WHAT NEEDS TO BE DONE »
What's wanted is a faithful retyping of every entry, pictures excluded.

EXTRACTED DATA »
------------------------------------

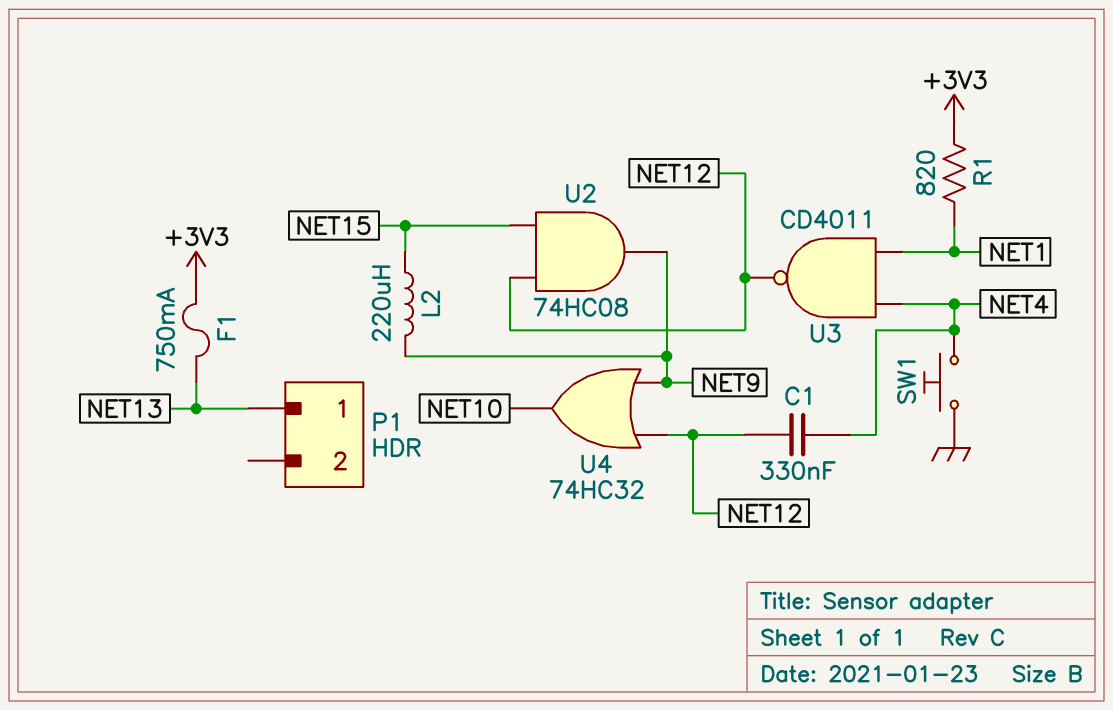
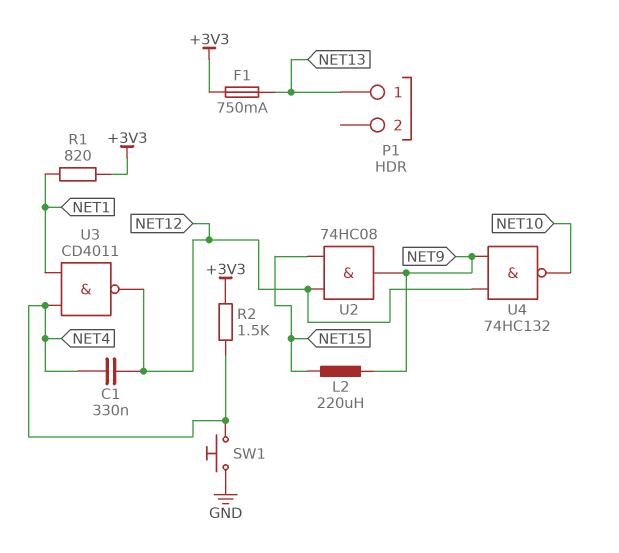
R2: none -> 1.5k (+3V3, NET4)
U4: OR 74HC32 (in NET9, in NET12, out NET10) -> NAND 74HC132 (in NET9, in NET12, out NET10)

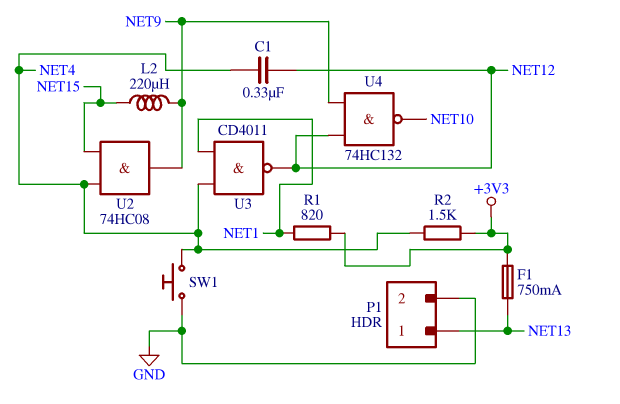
P1 pin 2: none -> GND
U2: AND 74HC08 (in NET12, in NET15, out NET9) -> AND 74HC08 (in NET4, in NET15, out NET9)

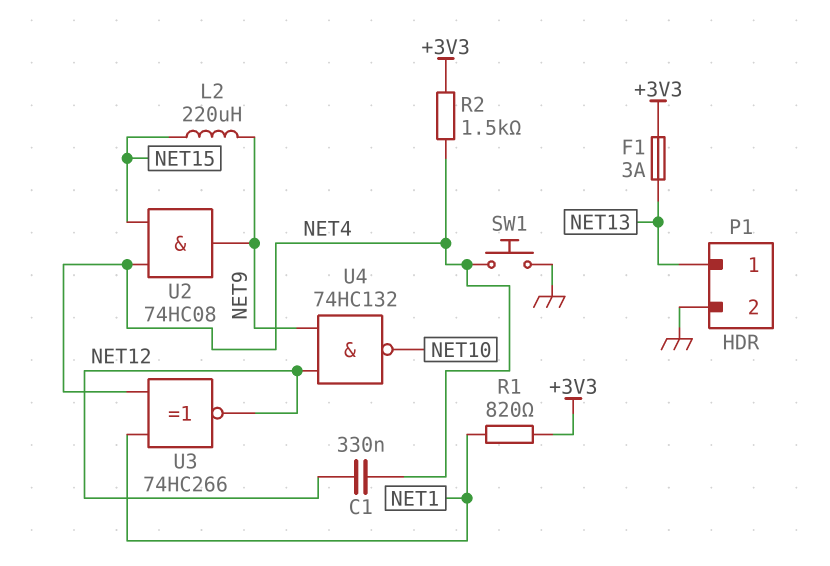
F1: 750mA (+3V3, NET13) -> 3A (+3V3, NET13)
U3: NAND CD4011 (in NET1, in NET4, out NET12) -> XNOR 74HC266 (in NET1, in NET4, out NET12)

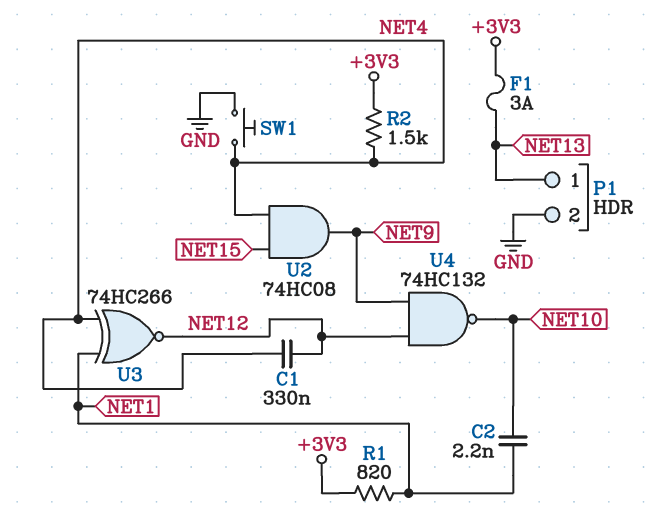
C2: none -> 2.2nF (NET1, NET10)
L2: 220uH (NET9, NET15) -> none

------------------------------------

ANSWER TO THE PROBLEM »
R2: none -> 1.5k (+3V3, NET4)
U4: OR 74HC32 (in NET9, in NET12, out NET10) -> NAND 74HC132 (in NET9, in NET12, out NET10)

P1 pin 2: none -> GND
U2: AND 74HC08 (in NET12, in NET15, out NET9) -> AND 74HC08 (in NET4, in NET15, out NET9)

F1: 750mA (+3V3, NET13) -> 3A (+3V3, NET13)
U3: NAND CD4011 (in NET1, in NET4, out NET12) -> XNOR 74HC266 (in NET1, in NET4, out NET12)

C2: none -> 2.2nF (NET1, NET10)
L2: 220uH (NET9, NET15) -> none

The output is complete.